Records supplied:
=== Begin Enclosure ===

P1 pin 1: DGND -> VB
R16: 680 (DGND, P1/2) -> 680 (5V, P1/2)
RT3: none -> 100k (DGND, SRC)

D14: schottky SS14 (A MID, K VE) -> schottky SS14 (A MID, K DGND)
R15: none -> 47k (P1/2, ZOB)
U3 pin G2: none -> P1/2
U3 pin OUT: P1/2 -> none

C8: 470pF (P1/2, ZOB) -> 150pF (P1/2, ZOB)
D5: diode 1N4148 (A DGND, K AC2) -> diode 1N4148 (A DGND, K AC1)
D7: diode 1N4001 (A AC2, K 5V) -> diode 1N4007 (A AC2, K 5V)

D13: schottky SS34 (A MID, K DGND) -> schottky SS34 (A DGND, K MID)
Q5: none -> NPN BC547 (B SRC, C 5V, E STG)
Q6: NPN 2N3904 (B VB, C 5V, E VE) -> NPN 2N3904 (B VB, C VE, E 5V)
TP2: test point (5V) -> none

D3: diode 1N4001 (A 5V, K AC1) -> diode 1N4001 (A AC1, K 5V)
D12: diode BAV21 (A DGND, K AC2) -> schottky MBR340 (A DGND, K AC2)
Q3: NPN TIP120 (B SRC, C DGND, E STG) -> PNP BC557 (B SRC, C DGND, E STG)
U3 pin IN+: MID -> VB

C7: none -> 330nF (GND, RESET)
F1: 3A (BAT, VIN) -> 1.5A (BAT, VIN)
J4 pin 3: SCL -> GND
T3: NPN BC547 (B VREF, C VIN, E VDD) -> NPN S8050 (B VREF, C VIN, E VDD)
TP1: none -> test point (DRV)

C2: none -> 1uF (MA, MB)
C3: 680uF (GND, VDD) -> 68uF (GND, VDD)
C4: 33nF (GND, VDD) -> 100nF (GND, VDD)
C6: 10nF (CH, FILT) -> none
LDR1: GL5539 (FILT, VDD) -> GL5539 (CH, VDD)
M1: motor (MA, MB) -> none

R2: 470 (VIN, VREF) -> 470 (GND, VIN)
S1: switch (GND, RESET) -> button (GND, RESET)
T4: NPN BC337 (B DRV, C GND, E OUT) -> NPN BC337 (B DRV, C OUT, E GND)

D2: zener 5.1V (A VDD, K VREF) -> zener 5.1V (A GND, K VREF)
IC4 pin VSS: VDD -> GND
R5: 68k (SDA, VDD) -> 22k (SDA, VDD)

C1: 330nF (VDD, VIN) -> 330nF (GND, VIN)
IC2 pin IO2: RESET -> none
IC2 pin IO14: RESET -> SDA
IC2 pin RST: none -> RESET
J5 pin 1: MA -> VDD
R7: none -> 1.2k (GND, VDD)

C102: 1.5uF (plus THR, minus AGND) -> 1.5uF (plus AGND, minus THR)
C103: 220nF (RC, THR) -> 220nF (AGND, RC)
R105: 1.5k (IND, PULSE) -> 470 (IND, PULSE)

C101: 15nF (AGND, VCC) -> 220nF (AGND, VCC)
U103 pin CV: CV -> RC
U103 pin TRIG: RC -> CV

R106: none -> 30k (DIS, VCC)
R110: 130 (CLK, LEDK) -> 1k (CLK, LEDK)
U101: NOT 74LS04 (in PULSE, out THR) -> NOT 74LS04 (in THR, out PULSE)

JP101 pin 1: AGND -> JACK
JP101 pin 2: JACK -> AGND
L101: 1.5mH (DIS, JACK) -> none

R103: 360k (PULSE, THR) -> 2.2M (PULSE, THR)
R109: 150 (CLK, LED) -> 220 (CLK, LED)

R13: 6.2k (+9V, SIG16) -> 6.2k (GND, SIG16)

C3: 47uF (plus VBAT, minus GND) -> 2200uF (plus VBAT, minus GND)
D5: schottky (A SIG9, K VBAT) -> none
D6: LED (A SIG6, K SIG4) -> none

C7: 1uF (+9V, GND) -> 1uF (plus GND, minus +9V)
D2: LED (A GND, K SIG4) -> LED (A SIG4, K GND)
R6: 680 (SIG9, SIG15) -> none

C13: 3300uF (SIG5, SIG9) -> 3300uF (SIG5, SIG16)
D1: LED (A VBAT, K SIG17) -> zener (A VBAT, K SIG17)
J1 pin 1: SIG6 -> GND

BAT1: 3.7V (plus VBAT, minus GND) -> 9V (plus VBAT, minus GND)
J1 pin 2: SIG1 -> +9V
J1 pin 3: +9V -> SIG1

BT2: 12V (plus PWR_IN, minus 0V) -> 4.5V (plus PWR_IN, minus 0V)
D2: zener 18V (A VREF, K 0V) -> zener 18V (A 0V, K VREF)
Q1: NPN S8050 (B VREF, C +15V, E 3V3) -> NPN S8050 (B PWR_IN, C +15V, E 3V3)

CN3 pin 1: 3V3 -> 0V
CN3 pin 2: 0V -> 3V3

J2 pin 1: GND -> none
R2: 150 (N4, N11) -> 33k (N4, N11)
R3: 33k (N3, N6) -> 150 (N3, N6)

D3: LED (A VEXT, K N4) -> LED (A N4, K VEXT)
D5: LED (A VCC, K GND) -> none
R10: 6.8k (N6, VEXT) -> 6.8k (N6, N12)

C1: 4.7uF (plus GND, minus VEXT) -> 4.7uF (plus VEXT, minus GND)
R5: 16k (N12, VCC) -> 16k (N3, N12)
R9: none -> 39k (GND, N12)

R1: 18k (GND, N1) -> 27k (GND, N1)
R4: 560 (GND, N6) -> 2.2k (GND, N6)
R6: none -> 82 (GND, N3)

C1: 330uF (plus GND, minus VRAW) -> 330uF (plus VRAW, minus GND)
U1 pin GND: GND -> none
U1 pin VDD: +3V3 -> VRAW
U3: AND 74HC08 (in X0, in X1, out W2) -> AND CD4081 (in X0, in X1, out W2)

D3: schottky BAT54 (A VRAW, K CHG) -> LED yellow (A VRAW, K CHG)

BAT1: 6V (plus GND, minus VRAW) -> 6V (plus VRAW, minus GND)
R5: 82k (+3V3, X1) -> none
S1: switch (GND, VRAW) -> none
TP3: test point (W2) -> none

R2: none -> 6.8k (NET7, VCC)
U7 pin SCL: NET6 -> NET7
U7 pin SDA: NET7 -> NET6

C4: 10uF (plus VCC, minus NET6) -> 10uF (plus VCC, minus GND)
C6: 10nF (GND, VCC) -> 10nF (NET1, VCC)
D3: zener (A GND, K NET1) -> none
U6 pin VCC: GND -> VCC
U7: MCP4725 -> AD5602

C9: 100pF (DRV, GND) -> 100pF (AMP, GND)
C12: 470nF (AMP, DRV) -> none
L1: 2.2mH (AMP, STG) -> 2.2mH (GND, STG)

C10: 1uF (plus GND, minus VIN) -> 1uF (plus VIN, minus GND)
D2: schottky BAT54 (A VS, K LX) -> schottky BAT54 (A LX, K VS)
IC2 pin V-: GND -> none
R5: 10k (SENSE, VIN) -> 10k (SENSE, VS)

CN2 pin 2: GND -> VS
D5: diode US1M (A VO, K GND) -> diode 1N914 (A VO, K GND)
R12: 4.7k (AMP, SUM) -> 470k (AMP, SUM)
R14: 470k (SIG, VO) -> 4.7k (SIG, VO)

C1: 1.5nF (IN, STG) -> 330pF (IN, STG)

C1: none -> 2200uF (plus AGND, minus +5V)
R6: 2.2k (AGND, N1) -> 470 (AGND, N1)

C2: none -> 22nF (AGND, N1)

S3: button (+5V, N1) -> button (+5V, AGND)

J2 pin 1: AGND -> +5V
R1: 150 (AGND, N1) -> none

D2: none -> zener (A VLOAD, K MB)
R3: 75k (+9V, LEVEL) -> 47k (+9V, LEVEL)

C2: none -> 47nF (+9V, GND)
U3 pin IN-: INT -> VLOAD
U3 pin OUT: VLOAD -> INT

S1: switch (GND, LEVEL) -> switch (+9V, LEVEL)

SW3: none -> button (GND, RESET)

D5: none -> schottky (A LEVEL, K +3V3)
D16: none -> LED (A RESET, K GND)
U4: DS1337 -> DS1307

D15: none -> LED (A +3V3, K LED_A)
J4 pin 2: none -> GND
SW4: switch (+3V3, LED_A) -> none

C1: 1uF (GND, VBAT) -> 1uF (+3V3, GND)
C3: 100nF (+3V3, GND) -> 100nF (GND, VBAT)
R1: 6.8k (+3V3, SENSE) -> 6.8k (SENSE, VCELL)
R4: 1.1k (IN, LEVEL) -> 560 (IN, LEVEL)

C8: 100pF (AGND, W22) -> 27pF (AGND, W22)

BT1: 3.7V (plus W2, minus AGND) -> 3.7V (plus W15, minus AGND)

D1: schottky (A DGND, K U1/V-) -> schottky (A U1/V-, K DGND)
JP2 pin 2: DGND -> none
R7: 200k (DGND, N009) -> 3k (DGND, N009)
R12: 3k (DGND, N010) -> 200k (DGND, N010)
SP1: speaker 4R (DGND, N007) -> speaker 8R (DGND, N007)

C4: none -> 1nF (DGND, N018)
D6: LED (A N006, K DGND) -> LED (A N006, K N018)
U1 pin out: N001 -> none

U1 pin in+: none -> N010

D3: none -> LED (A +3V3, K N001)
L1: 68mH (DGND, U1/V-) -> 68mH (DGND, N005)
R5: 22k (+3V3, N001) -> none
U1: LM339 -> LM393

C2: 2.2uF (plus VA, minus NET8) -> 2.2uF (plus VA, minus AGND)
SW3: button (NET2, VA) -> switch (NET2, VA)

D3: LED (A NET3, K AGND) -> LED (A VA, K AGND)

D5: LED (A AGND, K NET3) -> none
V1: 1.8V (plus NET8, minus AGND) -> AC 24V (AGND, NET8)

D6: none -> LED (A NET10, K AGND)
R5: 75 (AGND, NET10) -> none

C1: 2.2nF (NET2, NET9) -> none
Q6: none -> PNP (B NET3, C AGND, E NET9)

=== End Enclosure ===

Work required: Can you repeat, word for word, every line above from the one containing "R6: 2.2k (AGND, N1) -> 470 (AGND, N1)" down to the one containing "D3: none -> LED (A +3V3, K N001)", including both?

Answer space:
R6: 2.2k (AGND, N1) -> 470 (AGND, N1)

C2: none -> 22nF (AGND, N1)

S3: button (+5V, N1) -> button (+5V, AGND)

J2 pin 1: AGND -> +5V
R1: 150 (AGND, N1) -> none

D2: none -> zener (A VLOAD, K MB)
R3: 75k (+9V, LEVEL) -> 47k (+9V, LEVEL)

C2: none -> 47nF (+9V, GND)
U3 pin IN-: INT -> VLOAD
U3 pin OUT: VLOAD -> INT

S1: switch (GND, LEVEL) -> switch (+9V, LEVEL)

SW3: none -> button (GND, RESET)

D5: none -> schottky (A LEVEL, K +3V3)
D16: none -> LED (A RESET, K GND)
U4: DS1337 -> DS1307

D15: none -> LED (A +3V3, K LED_A)
J4 pin 2: none -> GND
SW4: switch (+3V3, LED_A) -> none

C1: 1uF (GND, VBAT) -> 1uF (+3V3, GND)
C3: 100nF (+3V3, GND) -> 100nF (GND, VBAT)
R1: 6.8k (+3V3, SENSE) -> 6.8k (SENSE, VCELL)
R4: 1.1k (IN, LEVEL) -> 560 (IN, LEVEL)

C8: 100pF (AGND, W22) -> 27pF (AGND, W22)

BT1: 3.7V (plus W2, minus AGND) -> 3.7V (plus W15, minus AGND)

D1: schottky (A DGND, K U1/V-) -> schottky (A U1/V-, K DGND)
JP2 pin 2: DGND -> none
R7: 200k (DGND, N009) -> 3k (DGND, N009)
R12: 3k (DGND, N010) -> 200k (DGND, N010)
SP1: speaker 4R (DGND, N007) -> speaker 8R (DGND, N007)

C4: none -> 1nF (DGND, N018)
D6: LED (A N006, K DGND) -> LED (A N006, K N018)
U1 pin out: N001 -> none

U1 pin in+: none -> N010

D3: none -> LED (A +3V3, K N001)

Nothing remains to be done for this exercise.